Source material:
###
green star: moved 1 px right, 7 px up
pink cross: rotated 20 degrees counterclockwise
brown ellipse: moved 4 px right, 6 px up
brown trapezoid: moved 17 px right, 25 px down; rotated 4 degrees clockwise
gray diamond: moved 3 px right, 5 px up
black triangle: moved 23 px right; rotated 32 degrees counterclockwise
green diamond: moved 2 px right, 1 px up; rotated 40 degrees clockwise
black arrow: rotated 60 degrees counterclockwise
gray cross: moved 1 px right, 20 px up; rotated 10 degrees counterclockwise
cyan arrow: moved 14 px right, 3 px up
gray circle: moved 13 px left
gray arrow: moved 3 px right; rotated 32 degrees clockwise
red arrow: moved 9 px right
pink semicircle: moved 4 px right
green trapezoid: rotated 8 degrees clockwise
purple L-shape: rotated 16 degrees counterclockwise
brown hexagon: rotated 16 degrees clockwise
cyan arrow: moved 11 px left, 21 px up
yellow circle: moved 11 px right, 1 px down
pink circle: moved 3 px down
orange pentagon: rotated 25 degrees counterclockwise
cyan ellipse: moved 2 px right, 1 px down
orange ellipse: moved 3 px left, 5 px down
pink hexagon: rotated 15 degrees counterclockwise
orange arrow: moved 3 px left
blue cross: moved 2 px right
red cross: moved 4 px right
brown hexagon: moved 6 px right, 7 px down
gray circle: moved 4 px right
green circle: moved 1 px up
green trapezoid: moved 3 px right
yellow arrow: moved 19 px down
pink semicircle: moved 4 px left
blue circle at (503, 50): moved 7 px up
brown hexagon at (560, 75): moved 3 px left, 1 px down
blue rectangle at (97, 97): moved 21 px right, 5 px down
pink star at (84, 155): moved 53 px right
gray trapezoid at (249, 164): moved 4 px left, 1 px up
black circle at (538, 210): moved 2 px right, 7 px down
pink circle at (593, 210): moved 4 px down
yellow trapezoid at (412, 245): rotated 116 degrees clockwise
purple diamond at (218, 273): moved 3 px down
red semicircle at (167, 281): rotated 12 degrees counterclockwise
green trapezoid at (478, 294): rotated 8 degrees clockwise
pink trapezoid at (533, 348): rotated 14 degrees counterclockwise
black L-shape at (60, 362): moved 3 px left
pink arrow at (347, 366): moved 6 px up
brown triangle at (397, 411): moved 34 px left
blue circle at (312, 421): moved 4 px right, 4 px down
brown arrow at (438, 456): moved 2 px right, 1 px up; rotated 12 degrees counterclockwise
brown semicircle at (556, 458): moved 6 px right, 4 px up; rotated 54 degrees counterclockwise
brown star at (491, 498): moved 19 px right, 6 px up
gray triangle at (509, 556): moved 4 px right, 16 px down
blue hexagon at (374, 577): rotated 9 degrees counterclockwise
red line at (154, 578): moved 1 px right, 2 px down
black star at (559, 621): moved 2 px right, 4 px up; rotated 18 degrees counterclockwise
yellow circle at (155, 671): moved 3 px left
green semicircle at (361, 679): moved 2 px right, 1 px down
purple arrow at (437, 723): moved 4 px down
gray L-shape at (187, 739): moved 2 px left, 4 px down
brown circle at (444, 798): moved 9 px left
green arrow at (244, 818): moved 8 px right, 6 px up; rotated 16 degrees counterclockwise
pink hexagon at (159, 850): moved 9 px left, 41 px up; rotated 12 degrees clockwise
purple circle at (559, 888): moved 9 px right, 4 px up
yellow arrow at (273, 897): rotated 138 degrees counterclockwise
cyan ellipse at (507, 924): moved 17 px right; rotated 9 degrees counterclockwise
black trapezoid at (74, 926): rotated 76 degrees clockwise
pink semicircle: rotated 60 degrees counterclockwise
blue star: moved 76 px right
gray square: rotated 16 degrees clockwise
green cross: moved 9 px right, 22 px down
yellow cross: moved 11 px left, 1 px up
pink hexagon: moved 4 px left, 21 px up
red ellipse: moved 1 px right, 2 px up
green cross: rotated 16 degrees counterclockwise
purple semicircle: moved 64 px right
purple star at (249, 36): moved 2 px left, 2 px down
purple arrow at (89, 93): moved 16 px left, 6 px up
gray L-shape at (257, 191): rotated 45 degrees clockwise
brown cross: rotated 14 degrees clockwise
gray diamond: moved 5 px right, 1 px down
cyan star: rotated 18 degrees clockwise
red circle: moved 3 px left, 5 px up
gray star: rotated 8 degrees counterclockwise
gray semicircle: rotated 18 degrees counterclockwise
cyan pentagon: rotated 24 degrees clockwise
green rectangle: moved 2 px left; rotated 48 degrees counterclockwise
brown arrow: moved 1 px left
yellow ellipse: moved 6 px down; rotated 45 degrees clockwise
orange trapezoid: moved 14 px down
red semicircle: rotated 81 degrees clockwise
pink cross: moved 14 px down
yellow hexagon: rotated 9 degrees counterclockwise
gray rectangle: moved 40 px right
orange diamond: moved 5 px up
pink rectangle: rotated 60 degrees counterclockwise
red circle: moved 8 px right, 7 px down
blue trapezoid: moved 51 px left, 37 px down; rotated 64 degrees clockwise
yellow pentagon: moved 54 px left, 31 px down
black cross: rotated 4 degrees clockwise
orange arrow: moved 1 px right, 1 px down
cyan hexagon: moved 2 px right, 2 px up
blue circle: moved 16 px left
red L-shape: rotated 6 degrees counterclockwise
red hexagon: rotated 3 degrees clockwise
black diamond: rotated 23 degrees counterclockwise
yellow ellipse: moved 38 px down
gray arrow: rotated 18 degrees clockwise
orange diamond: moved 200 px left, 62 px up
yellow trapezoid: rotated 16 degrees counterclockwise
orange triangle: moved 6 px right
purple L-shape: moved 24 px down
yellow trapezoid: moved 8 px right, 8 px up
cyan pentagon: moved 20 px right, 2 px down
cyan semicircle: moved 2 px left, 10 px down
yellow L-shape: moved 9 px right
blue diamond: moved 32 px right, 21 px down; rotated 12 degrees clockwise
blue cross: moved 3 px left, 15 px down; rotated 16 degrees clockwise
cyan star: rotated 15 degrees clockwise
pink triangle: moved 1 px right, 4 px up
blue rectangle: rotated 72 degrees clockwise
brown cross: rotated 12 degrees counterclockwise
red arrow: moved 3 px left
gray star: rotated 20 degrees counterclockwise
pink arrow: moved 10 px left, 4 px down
###
Brief:
Every line from the start of the listing through the line with "pink semicircle: moved 4 px right" should be reproduced exactly, and no other line.

Reply:
green star: moved 1 px right, 7 px up
pink cross: rotated 20 degrees counterclockwise
brown ellipse: moved 4 px right, 6 px up
brown trapezoid: moved 17 px right, 25 px down; rotated 4 degrees clockwise
gray diamond: moved 3 px right, 5 px up
black triangle: moved 23 px right; rotated 32 degrees counterclockwise
green diamond: moved 2 px right, 1 px up; rotated 40 degrees clockwise
black arrow: rotated 60 degrees counterclockwise
gray cross: moved 1 px right, 20 px up; rotated 10 degrees counterclockwise
cyan arrow: moved 14 px right, 3 px up
gray circle: moved 13 px left
gray arrow: moved 3 px right; rotated 32 degrees clockwise
red arrow: moved 9 px right
pink semicircle: moved 4 px right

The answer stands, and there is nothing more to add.